REQUIRED WORK
Could you copy each line of the listing that holds "brown"?

----

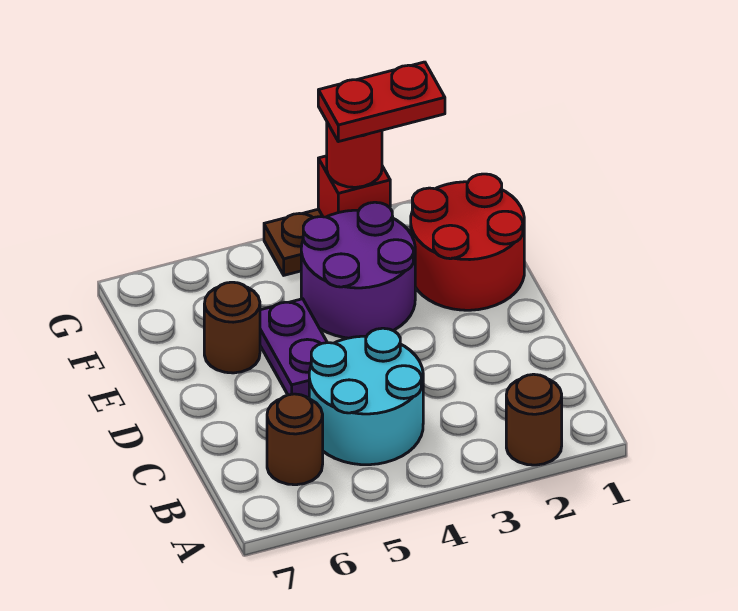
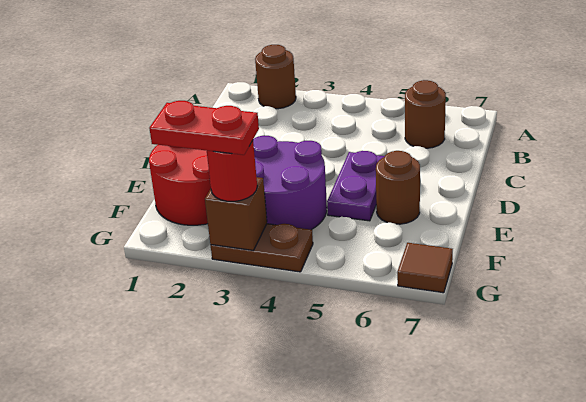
cyan round brick B4:C5 level 1 -> none
red brick G3 level 2 -> brown brick G3 level 2
none -> brown tile G7 level 1

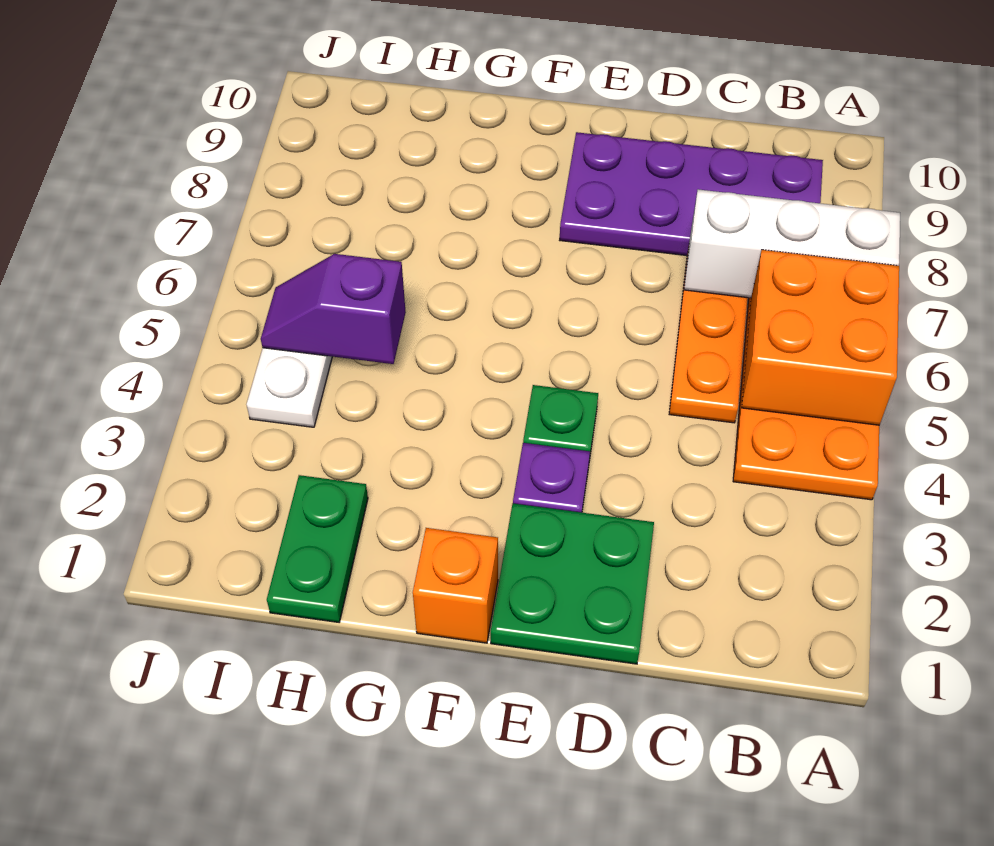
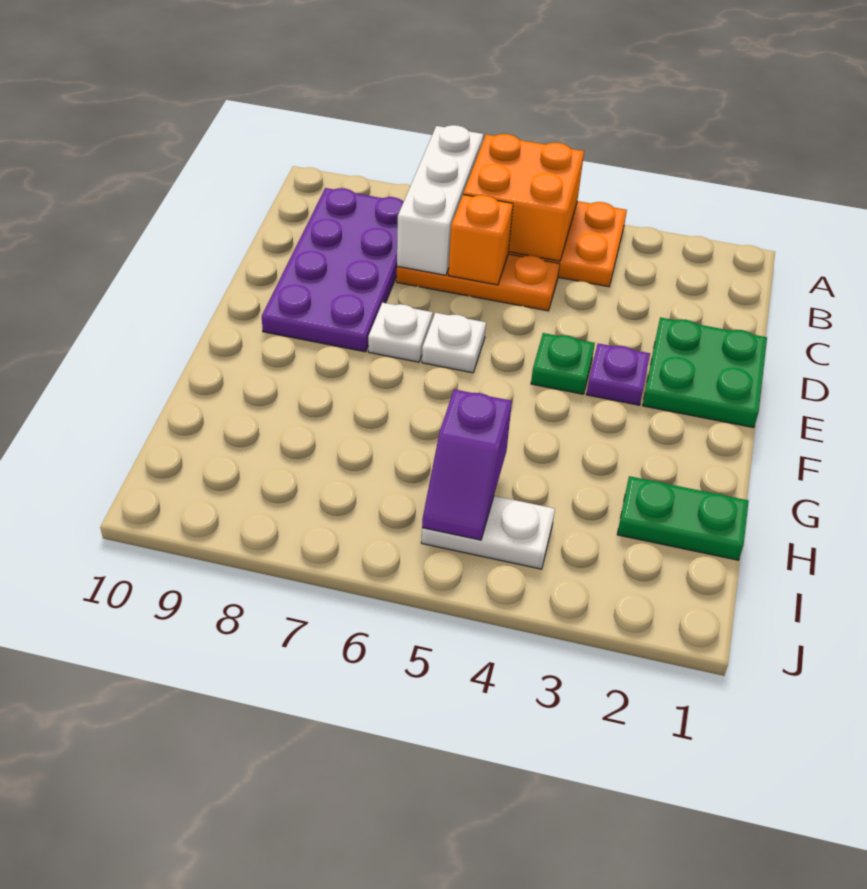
none -> white plate E6 level 1
none -> white plate E7 level 1
orange brick F1 level 1 -> orange brick C6 level 2

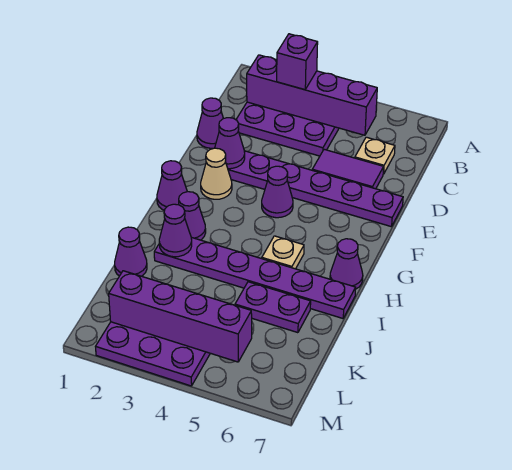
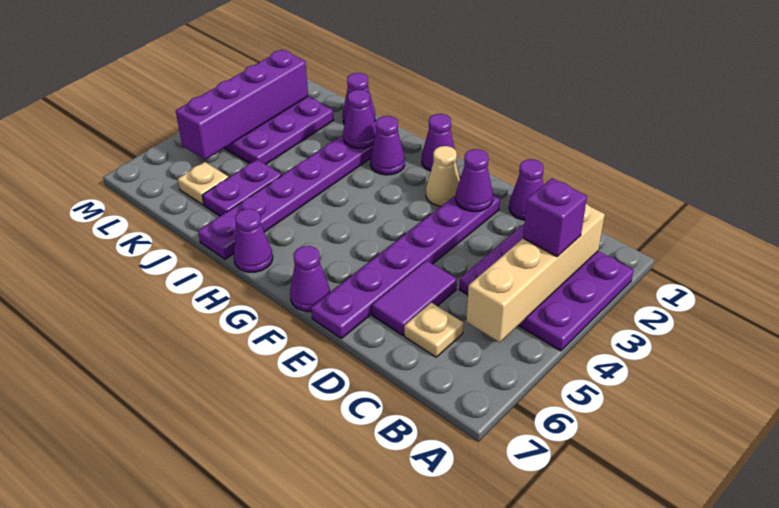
purple brick B2:B5 level 2 -> tan brick B2:B5 level 2
purple cone F4 level 1 -> purple cone F7 level 1
tan plate H5 level 1 -> tan plate K6 level 1

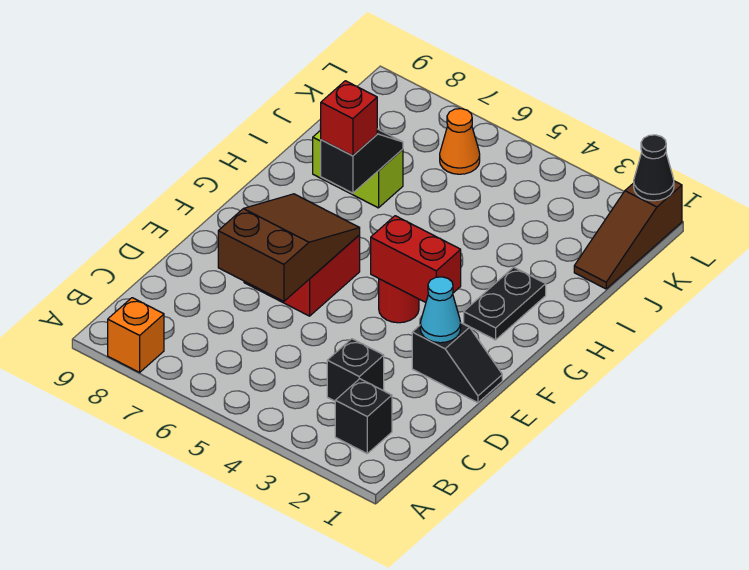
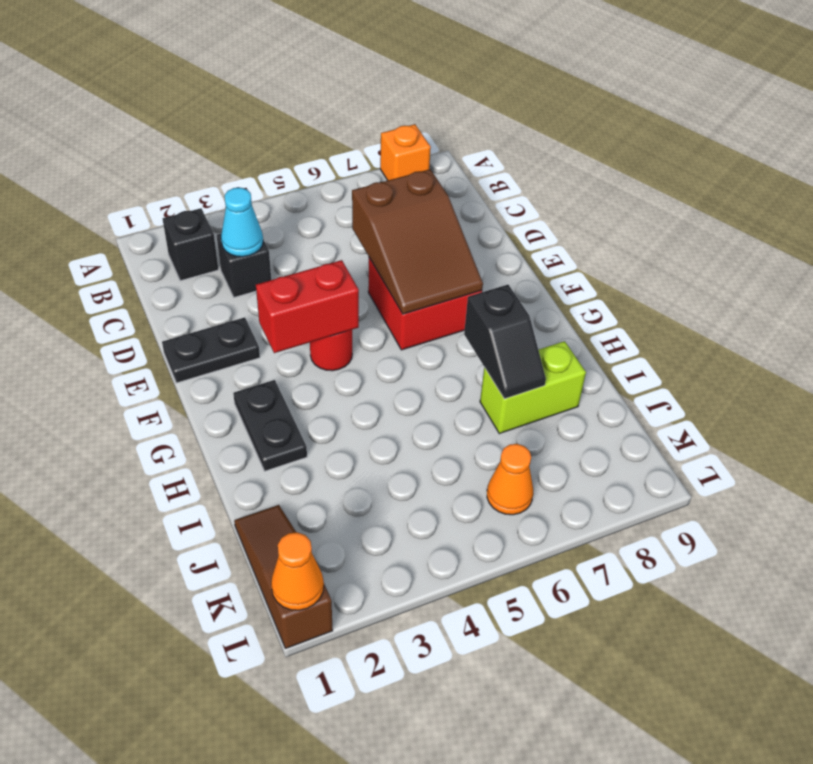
black slope E1:E2 level 1 top 2 -> black plate E1:E2 level 1
cyan cone E2 level 2 -> cyan cone C3 level 2
red brick H7 level 3 -> none
black cone L1 level 2 -> orange cone L1 level 2

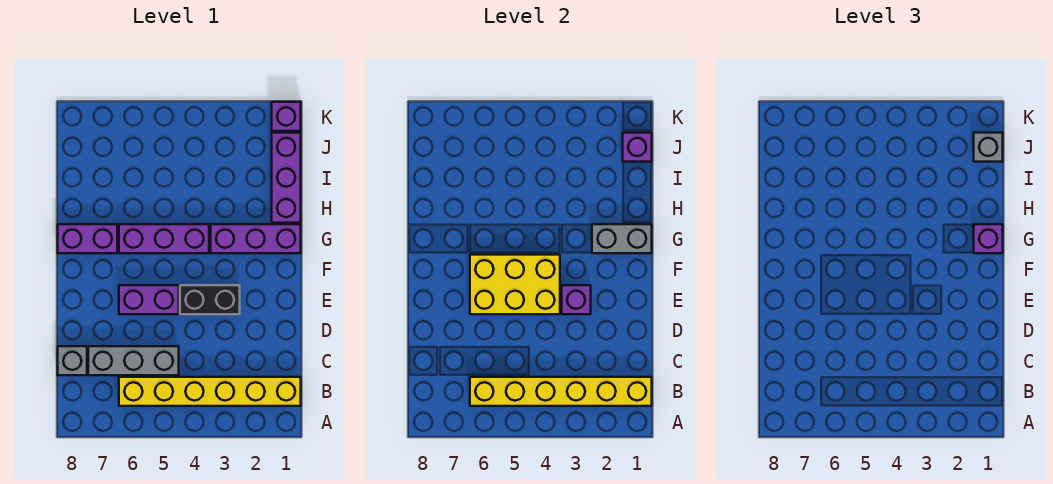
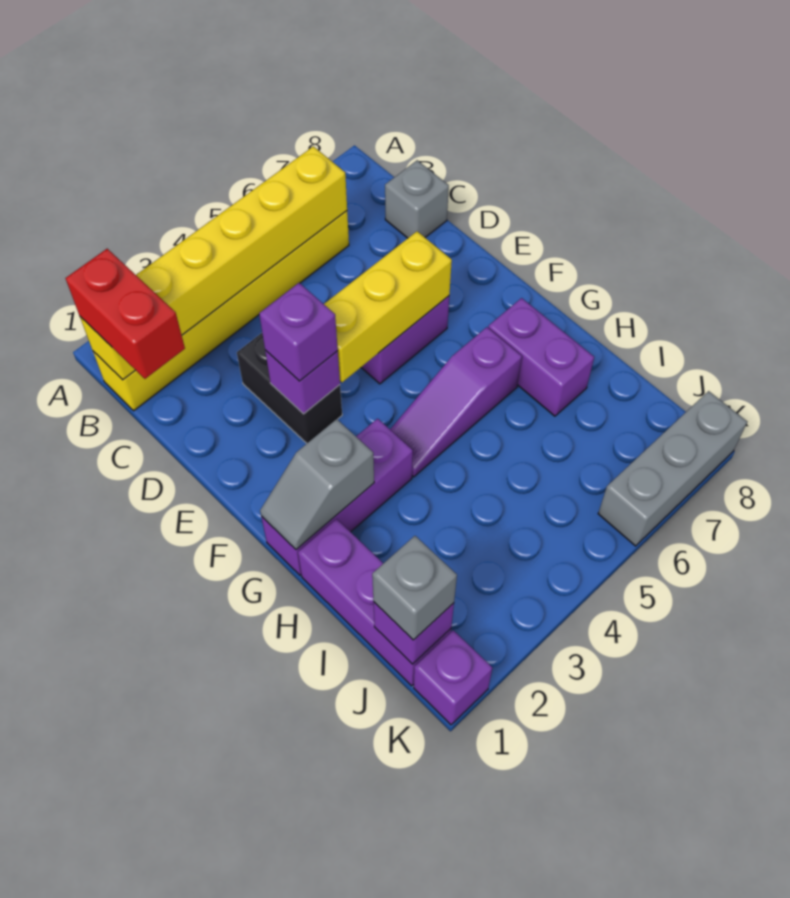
none -> red brick B1:C1 level 3
grey brick C5:C7 level 1 -> grey brick K6:K8 level 1
black brick E3:E4 level 1 -> black brick D3:E3 level 1
yellow brick E4:F6 level 2 -> yellow brick E4:E6 level 2
grey brick G1:G2 level 2 -> grey slope G1:G2 level 2 top 2
purple brick G1 level 3 -> purple brick E3 level 3
purple brick G4:G6 level 1 -> purple slope G4:G6 level 1 top 6
purple brick G7:G8 level 1 -> purple brick G7:H7 level 1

----

OUTPUT BELOW
red brick G3 level 2 -> brown brick G3 level 2
none -> brown tile G7 level 1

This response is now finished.